PROBLEM DESCRIPTION: The expected output is exactly the lines below, starting at the line with "pink circle: (96, 91) -> (100, 103), moved" and ending at the line with "green circle: (180, 275)", both included; no other line belongs in it.

INPUT DATA:

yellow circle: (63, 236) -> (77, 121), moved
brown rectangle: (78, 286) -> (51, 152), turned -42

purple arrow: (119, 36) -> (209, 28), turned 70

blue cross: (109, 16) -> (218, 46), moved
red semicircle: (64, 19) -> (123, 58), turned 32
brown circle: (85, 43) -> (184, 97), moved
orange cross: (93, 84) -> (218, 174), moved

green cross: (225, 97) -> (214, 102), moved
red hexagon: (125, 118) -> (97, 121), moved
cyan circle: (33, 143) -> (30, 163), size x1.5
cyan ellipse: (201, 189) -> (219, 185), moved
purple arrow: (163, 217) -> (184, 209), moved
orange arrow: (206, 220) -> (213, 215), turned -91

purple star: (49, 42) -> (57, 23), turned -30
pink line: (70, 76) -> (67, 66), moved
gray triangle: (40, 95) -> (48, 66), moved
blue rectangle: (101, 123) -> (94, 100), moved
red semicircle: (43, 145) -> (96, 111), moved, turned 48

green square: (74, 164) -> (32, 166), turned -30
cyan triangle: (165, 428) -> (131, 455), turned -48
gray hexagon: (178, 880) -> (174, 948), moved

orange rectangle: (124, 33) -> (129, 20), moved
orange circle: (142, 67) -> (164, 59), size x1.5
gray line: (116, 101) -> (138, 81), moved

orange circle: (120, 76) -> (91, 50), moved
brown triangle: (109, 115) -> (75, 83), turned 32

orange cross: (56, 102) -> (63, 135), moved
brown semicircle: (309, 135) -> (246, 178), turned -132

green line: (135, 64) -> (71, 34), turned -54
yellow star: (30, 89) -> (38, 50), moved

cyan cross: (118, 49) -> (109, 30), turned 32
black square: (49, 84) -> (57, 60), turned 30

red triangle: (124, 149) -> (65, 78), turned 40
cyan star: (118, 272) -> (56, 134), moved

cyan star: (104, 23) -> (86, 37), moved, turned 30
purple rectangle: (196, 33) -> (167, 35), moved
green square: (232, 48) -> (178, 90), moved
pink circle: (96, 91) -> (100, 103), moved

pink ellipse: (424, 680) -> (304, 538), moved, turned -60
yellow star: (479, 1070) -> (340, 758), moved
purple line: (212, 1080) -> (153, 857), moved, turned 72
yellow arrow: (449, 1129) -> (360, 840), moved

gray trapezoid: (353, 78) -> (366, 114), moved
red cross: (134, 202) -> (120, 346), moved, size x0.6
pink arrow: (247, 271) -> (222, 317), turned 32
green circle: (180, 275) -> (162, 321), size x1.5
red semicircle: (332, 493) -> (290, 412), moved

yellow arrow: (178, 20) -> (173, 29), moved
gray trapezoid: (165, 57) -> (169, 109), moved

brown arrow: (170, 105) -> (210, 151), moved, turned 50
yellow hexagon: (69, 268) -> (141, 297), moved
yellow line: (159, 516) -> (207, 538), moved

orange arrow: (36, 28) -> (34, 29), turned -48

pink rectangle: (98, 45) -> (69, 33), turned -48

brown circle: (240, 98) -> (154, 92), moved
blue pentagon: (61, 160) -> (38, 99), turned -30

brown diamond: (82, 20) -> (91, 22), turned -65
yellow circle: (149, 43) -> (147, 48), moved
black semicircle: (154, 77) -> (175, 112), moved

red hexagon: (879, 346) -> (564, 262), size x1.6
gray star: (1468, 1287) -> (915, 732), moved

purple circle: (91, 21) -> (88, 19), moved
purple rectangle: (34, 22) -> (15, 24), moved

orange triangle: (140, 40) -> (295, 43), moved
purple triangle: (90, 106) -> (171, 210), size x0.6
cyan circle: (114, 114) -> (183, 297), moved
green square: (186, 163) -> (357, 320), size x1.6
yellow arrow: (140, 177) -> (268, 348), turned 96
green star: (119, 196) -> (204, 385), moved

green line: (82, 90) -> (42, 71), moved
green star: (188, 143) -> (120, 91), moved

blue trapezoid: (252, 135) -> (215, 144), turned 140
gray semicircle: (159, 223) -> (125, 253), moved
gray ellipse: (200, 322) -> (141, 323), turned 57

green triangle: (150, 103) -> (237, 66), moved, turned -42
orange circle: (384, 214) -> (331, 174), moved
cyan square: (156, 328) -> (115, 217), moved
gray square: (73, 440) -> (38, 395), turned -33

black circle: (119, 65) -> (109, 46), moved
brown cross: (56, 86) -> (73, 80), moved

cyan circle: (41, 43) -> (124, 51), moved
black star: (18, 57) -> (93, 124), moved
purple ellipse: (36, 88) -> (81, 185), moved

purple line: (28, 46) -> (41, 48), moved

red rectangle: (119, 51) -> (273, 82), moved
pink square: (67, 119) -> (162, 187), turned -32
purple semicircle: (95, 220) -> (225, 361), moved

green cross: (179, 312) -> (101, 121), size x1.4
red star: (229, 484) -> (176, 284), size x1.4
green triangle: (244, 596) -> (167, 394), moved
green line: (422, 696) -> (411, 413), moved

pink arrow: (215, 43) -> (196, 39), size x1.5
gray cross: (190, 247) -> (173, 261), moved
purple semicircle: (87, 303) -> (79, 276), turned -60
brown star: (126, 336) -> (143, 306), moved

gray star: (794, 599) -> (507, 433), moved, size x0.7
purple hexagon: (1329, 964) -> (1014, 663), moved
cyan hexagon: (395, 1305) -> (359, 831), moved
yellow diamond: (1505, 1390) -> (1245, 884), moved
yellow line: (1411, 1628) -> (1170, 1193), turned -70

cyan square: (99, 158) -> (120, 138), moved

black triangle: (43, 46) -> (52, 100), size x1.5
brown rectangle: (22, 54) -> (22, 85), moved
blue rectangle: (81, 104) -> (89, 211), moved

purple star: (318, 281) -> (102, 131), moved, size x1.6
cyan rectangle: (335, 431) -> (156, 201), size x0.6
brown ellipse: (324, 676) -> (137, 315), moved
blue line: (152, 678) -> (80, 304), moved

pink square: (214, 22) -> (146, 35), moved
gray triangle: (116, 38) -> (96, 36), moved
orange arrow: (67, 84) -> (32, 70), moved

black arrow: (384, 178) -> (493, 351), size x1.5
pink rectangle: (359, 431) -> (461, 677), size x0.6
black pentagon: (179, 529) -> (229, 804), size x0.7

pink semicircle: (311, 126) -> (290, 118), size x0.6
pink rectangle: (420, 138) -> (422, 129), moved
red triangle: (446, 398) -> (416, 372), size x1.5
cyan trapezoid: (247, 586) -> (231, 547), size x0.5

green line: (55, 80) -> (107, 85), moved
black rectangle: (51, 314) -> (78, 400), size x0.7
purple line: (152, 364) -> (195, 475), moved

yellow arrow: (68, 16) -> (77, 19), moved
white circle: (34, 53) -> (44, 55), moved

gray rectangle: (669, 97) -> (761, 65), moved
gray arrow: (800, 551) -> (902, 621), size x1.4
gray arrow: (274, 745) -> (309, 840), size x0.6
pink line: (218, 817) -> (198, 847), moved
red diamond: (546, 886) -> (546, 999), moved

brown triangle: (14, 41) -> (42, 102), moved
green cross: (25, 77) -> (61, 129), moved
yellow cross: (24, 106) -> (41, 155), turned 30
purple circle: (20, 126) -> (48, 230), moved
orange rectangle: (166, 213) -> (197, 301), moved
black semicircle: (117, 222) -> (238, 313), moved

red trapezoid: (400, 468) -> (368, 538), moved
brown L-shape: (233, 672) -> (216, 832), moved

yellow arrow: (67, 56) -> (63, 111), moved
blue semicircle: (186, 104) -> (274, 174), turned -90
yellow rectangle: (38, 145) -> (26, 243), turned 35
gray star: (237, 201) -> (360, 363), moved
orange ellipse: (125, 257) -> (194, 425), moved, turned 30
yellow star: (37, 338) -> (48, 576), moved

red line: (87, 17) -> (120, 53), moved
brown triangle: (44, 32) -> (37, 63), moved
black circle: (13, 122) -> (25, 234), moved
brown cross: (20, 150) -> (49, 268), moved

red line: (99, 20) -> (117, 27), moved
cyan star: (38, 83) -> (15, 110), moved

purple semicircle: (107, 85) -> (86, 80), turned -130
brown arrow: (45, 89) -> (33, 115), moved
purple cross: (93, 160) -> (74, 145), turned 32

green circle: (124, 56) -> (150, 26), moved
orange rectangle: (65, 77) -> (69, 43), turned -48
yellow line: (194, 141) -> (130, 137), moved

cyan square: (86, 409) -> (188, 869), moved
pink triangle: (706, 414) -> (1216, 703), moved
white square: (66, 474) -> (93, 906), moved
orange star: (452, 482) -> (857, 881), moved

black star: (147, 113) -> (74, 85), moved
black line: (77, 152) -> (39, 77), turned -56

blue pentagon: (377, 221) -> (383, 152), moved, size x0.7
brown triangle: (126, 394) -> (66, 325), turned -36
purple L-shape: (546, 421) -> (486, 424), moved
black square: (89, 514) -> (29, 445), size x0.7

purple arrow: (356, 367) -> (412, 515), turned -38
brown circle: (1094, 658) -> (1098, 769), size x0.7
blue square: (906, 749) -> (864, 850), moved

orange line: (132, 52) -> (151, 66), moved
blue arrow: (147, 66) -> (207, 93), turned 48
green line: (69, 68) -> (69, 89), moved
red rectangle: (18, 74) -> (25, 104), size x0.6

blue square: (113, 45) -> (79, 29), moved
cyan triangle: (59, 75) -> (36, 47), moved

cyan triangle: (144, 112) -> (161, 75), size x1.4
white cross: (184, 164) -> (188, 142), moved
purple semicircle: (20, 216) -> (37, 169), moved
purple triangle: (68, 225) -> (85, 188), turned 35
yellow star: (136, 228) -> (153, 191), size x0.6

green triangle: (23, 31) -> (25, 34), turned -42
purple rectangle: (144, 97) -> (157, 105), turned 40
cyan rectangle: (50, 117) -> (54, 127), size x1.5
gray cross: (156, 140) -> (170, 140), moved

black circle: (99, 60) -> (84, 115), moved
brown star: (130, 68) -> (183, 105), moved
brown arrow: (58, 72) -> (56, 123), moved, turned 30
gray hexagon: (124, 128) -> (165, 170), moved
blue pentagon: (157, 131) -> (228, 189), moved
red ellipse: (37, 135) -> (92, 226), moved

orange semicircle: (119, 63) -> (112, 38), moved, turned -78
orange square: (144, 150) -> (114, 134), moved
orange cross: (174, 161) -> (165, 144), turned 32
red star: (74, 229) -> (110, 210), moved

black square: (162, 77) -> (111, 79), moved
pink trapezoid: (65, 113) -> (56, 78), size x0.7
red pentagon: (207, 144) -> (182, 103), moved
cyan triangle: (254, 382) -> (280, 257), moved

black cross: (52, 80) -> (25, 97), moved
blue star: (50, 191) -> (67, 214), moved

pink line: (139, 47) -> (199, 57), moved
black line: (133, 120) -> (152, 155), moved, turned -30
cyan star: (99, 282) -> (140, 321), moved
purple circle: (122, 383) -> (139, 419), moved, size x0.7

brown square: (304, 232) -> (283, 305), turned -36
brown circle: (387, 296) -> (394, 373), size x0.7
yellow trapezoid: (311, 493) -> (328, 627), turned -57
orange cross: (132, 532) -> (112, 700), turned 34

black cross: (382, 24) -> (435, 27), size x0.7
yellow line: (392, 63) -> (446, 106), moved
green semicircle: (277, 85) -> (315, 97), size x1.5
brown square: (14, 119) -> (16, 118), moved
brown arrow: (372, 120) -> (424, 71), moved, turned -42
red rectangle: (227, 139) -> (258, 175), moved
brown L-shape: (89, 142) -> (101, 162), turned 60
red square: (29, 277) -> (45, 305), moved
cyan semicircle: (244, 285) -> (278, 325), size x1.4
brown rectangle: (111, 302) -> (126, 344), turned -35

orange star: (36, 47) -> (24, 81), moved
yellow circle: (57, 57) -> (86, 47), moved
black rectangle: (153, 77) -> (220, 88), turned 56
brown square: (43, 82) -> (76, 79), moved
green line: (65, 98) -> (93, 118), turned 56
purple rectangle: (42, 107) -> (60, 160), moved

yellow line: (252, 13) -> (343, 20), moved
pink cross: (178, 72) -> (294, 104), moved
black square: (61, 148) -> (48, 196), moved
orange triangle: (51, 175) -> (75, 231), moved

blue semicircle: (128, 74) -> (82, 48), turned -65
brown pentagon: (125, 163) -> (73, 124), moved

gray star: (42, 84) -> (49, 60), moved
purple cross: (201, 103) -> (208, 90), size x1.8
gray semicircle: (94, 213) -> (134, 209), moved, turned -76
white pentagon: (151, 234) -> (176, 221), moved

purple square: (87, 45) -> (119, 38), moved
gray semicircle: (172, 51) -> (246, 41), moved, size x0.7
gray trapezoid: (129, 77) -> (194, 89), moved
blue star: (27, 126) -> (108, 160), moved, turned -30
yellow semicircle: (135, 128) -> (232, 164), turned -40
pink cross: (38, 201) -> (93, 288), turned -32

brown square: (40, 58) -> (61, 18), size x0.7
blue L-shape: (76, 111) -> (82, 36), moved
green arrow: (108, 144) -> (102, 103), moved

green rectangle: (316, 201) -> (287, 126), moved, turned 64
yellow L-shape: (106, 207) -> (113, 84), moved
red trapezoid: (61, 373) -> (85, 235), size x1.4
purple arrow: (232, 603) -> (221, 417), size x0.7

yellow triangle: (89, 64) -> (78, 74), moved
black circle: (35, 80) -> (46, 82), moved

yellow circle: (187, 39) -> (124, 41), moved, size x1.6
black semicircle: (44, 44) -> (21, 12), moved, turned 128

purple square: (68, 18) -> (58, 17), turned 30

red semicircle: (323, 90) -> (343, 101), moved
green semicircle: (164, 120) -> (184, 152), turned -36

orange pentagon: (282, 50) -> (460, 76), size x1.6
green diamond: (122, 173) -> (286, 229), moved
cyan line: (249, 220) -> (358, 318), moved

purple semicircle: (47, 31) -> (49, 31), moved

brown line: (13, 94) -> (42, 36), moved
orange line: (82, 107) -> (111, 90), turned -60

PROBLEM SOLUTION:
pink circle: (96, 91) -> (100, 103), moved

pink ellipse: (424, 680) -> (304, 538), moved, turned -60
yellow star: (479, 1070) -> (340, 758), moved
purple line: (212, 1080) -> (153, 857), moved, turned 72
yellow arrow: (449, 1129) -> (360, 840), moved

gray trapezoid: (353, 78) -> (366, 114), moved
red cross: (134, 202) -> (120, 346), moved, size x0.6
pink arrow: (247, 271) -> (222, 317), turned 32
green circle: (180, 275) -> (162, 321), size x1.5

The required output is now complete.